### EXERCISE AIM
The answer must be one number: how many lines of the records contain "MISO".

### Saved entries
##############################
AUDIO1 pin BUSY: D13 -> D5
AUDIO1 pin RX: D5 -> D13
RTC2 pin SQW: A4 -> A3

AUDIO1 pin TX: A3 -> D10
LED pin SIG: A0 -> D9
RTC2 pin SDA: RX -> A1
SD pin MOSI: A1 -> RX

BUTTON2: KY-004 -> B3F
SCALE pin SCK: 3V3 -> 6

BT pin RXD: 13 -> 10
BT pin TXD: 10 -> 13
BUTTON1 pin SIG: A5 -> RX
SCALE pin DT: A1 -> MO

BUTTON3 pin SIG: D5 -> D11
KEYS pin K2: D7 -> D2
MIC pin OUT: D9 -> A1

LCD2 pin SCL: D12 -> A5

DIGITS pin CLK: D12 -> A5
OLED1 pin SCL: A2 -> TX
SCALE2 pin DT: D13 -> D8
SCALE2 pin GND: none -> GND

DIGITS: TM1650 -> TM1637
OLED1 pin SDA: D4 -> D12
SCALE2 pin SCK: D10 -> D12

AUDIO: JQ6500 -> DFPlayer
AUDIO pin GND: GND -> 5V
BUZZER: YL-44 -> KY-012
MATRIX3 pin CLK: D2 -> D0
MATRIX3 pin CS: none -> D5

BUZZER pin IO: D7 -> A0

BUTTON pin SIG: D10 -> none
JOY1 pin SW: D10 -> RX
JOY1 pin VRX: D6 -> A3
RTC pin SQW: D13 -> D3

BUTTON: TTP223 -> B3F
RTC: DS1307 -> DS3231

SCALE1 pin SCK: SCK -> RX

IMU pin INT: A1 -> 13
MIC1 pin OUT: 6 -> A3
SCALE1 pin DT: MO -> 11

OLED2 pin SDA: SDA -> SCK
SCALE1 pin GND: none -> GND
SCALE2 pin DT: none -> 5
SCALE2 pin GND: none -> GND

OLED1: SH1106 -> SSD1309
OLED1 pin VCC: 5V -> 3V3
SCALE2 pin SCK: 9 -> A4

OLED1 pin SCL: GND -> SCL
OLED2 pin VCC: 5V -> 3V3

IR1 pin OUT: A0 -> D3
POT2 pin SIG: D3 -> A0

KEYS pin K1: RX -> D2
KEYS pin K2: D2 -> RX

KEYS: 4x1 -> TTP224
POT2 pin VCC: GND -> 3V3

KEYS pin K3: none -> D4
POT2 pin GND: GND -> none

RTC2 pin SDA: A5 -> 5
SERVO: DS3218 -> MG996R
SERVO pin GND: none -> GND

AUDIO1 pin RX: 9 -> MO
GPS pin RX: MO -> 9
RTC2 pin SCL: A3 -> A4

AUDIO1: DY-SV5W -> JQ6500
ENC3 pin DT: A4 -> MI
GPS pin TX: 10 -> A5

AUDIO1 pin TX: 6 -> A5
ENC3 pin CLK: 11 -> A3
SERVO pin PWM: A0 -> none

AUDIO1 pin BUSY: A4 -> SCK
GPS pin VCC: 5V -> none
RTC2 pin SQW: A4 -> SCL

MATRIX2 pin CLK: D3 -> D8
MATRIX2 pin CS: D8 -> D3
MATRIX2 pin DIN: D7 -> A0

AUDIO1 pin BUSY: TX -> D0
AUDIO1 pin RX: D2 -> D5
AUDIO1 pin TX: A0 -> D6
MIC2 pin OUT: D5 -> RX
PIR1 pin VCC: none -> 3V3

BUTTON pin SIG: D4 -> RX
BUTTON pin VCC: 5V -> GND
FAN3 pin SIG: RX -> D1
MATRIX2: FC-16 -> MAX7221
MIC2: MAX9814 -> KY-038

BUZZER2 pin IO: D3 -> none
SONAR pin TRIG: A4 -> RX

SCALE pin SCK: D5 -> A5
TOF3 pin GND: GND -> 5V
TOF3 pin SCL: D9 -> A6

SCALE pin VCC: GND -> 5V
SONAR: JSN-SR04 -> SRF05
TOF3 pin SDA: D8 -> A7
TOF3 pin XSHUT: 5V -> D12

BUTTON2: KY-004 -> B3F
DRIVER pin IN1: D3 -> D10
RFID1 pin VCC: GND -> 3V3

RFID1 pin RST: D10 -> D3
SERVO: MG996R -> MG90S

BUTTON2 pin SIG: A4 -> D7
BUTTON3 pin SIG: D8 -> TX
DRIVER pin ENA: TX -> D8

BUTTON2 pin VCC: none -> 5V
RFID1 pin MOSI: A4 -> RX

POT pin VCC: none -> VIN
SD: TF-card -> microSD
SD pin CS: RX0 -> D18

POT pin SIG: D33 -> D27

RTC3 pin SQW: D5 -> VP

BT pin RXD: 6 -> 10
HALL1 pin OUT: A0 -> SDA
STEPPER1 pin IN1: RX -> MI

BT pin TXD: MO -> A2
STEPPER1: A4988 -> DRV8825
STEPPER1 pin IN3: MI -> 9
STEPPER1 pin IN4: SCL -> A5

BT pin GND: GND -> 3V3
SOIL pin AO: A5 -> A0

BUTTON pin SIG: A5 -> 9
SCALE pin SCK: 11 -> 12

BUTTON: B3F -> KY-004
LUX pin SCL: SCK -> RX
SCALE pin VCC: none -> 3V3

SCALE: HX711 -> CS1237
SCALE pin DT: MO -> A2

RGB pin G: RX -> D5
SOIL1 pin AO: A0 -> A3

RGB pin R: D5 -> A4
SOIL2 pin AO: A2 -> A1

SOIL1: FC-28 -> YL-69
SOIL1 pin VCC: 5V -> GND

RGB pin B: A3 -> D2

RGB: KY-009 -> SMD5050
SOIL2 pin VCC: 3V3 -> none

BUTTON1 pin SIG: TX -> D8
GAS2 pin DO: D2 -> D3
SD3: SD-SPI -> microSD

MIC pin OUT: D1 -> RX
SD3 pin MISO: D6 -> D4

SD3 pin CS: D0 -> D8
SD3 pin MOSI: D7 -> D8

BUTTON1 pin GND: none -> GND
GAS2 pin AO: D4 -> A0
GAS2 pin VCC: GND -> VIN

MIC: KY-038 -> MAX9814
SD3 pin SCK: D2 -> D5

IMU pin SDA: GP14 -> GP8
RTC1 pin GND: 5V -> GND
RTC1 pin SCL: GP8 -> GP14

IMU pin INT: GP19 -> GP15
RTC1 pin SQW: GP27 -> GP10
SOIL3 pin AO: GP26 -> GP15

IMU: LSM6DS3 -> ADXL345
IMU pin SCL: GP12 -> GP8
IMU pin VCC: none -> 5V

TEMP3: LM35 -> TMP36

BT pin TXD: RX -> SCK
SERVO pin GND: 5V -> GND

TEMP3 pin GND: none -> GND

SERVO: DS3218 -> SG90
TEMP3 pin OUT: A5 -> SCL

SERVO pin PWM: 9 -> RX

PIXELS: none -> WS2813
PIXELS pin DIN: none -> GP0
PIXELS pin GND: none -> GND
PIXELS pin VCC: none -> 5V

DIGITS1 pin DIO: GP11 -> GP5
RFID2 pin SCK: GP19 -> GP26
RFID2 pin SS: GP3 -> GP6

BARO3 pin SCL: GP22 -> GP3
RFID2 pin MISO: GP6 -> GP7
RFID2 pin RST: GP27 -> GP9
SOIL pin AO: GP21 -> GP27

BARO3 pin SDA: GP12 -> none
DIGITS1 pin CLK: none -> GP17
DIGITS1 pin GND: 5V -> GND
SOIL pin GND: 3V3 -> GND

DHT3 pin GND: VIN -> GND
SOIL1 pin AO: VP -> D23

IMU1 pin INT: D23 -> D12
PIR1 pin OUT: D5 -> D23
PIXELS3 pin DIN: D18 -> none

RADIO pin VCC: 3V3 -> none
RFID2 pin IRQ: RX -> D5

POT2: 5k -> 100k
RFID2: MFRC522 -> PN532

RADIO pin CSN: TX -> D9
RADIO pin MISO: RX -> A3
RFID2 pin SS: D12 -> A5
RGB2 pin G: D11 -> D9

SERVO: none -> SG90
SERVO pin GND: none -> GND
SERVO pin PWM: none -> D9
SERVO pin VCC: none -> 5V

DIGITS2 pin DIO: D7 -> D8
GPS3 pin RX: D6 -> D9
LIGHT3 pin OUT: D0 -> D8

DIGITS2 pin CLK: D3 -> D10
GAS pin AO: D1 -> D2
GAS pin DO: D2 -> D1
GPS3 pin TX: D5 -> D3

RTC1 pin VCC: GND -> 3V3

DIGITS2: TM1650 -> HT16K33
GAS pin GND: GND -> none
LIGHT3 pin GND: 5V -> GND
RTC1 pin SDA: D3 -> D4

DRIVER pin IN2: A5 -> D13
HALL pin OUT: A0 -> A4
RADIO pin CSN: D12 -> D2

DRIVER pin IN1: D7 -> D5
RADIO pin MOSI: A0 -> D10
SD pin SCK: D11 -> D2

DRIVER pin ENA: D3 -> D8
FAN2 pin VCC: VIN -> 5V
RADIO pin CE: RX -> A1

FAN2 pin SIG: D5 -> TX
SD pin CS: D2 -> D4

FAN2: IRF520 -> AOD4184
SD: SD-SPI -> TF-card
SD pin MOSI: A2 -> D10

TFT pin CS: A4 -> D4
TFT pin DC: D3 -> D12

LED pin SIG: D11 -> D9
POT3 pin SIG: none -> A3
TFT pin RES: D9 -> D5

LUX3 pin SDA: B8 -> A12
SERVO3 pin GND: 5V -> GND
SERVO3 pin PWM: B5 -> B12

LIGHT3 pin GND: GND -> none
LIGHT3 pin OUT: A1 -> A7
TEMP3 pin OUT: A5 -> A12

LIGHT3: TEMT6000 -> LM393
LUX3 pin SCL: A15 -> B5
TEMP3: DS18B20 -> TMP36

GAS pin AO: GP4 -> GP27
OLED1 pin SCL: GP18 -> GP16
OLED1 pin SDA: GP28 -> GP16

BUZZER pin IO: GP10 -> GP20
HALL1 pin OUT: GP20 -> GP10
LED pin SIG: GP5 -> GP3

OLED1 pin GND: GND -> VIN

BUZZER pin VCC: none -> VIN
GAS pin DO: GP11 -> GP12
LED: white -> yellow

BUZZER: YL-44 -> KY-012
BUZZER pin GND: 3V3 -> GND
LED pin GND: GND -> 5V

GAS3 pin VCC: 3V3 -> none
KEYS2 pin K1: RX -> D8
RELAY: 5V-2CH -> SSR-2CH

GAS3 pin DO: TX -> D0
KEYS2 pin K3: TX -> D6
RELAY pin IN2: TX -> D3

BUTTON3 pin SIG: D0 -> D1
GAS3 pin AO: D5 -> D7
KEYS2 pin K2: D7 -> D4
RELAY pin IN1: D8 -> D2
##############################
### RESPONSE TO THIS EXERCISE
3